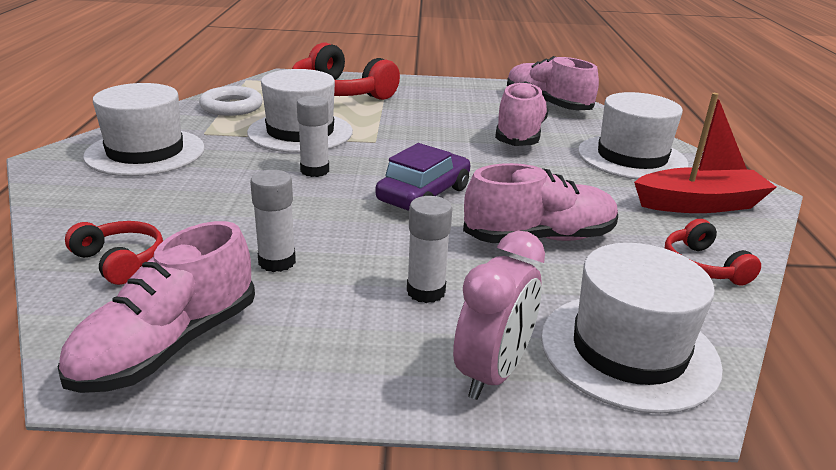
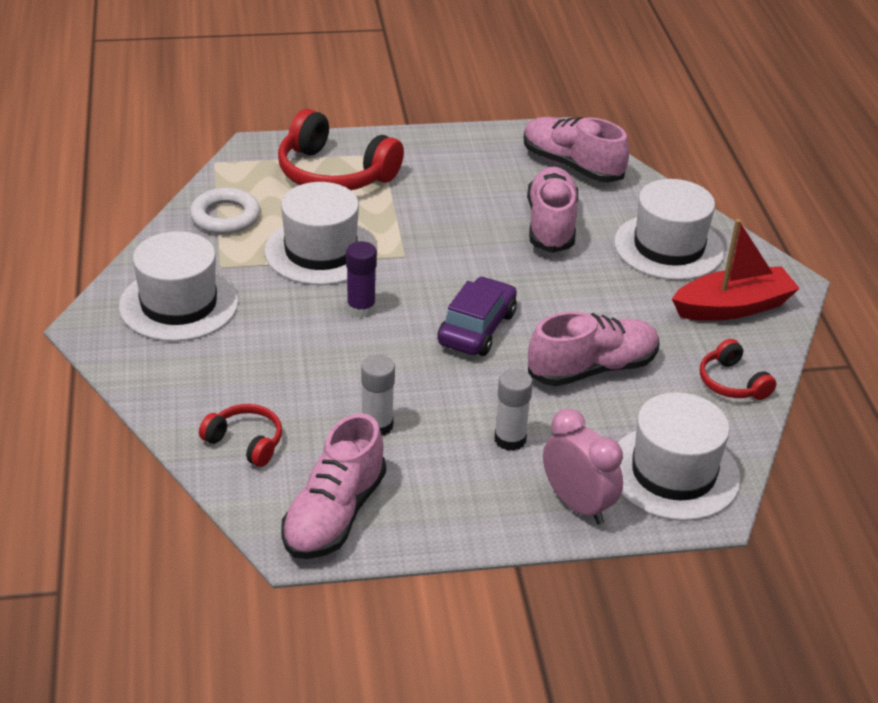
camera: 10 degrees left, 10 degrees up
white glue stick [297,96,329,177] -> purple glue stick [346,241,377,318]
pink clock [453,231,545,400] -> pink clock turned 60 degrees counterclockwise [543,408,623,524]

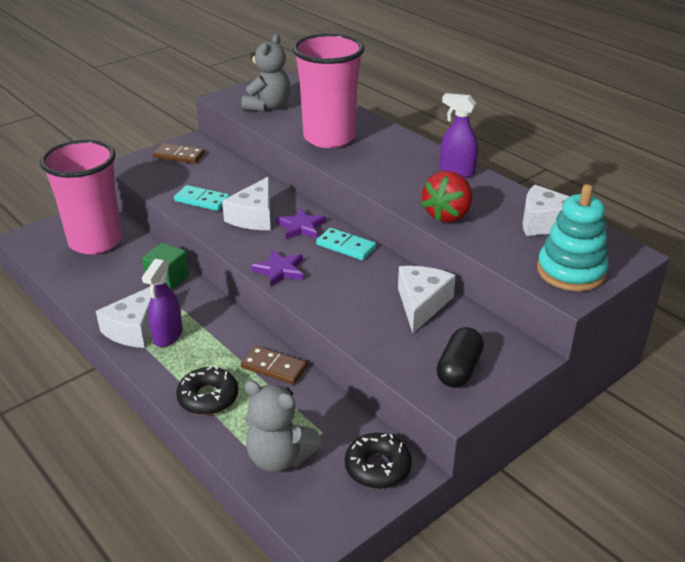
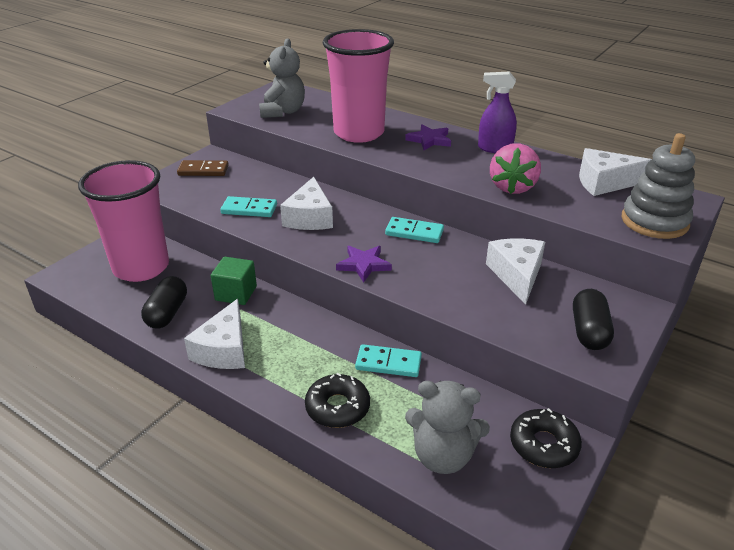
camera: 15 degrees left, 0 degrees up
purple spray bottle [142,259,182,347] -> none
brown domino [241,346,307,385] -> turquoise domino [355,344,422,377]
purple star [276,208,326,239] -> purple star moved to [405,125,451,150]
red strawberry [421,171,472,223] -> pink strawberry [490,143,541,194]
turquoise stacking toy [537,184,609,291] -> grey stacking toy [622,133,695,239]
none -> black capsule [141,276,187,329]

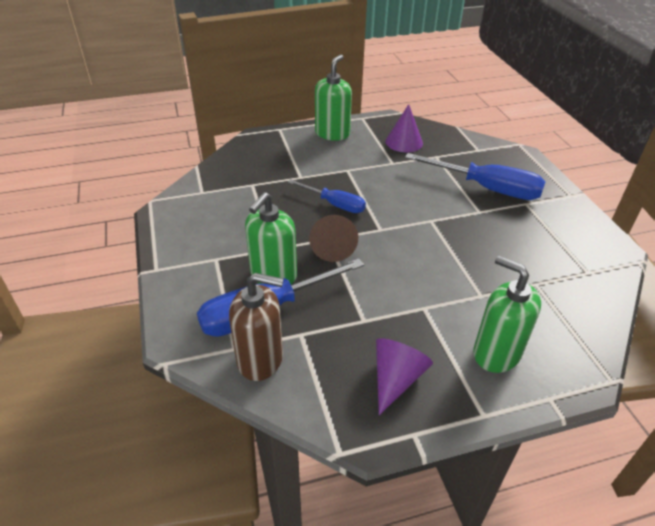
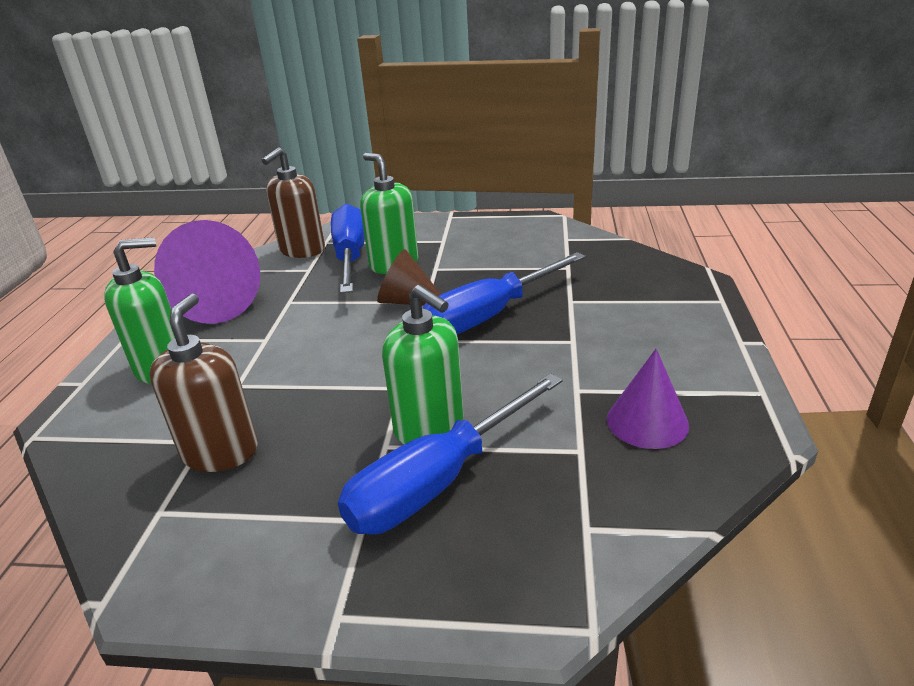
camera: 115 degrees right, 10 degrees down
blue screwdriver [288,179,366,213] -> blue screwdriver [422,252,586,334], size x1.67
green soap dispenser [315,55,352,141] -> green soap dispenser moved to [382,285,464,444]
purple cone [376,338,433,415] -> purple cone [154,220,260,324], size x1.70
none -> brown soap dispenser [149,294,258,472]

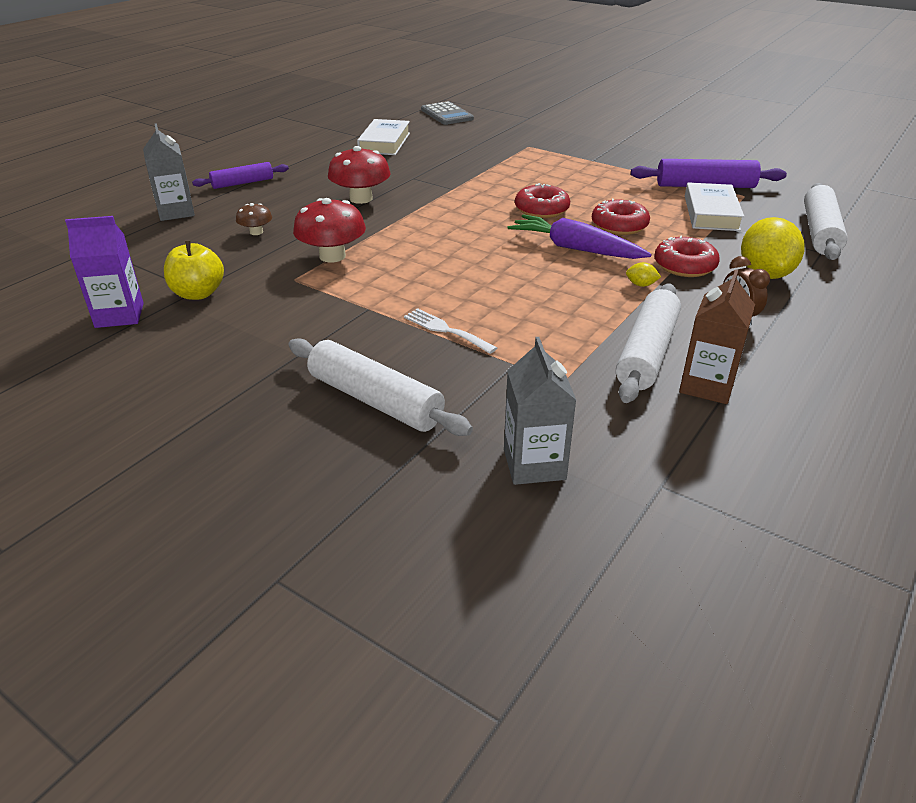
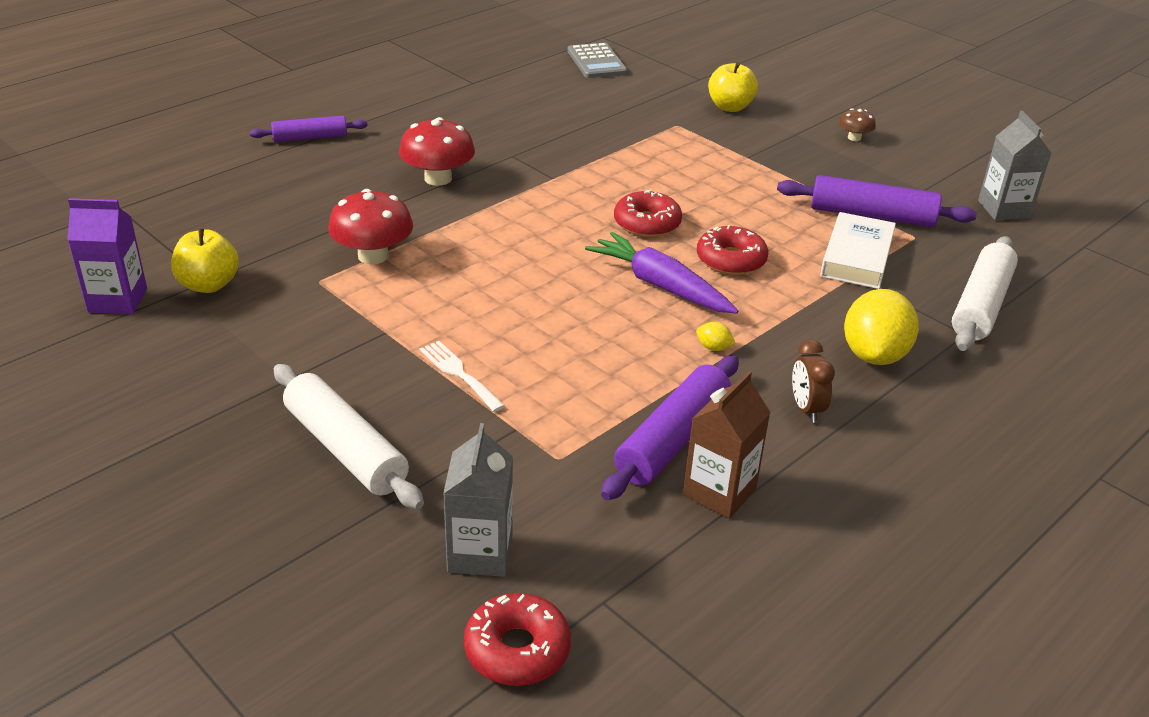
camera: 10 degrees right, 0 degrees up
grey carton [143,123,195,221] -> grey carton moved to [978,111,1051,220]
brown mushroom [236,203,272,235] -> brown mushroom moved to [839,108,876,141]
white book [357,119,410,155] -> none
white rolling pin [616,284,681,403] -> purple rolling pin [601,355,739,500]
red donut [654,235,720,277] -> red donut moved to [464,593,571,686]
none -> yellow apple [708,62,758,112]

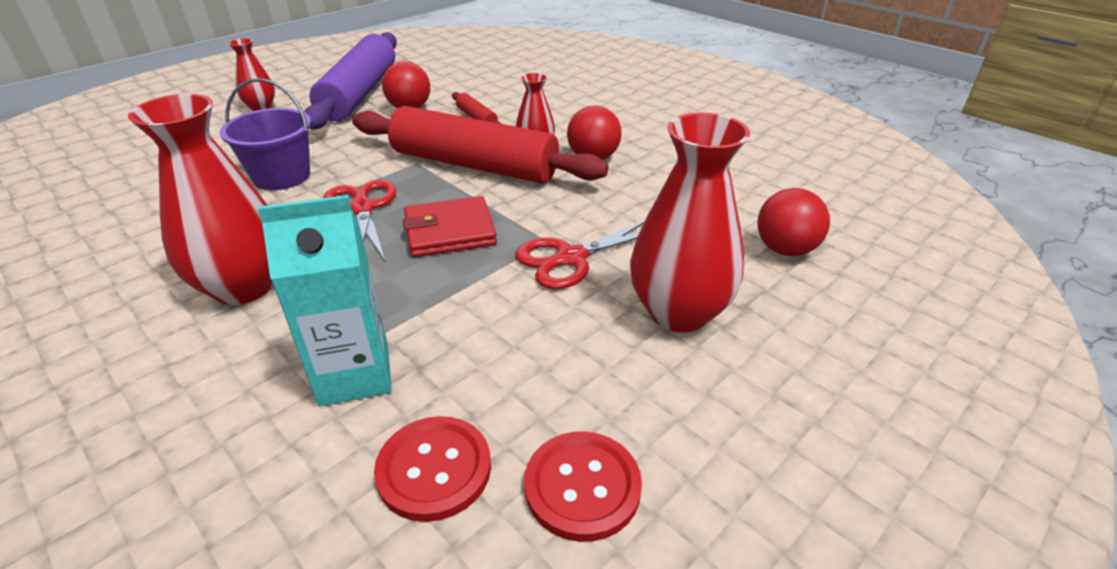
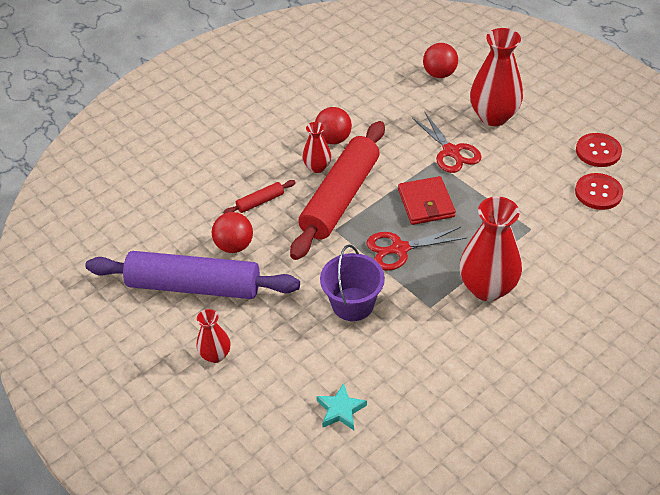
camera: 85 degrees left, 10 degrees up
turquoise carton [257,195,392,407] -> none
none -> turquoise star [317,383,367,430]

====

# Problem requirements
Scan the data above line by line. Please say how many lines hold the word "left", and give only that number.

# Response box
3